- [What the task requires]
Your response must be made up of each line in the data below that contains the string "green".

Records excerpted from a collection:
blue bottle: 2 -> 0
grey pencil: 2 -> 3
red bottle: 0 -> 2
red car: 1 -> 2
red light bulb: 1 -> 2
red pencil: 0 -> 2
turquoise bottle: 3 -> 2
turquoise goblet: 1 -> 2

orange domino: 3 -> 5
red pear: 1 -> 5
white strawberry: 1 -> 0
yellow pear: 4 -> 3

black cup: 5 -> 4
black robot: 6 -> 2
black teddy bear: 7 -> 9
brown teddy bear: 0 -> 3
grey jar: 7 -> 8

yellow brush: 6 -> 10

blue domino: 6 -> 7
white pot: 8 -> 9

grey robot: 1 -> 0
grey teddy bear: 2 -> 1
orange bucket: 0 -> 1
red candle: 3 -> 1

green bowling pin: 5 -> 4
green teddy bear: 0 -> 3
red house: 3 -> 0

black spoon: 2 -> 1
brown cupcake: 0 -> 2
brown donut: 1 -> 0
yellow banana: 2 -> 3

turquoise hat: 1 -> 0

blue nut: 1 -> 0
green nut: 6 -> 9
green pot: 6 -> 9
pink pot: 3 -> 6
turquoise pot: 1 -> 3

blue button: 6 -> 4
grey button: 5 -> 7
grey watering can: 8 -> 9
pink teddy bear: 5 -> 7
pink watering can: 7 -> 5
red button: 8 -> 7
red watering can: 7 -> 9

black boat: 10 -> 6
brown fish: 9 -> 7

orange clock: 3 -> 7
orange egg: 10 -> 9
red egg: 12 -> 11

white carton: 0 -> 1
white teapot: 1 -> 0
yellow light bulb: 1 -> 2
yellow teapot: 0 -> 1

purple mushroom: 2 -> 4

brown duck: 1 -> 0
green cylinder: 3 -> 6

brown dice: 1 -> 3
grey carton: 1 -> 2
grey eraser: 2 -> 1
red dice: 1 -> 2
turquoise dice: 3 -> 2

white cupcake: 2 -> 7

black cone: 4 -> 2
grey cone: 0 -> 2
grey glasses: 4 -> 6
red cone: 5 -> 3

- [Written response]
green bowling pin: 5 -> 4
green teddy bear: 0 -> 3
green nut: 6 -> 9
green pot: 6 -> 9
green cylinder: 3 -> 6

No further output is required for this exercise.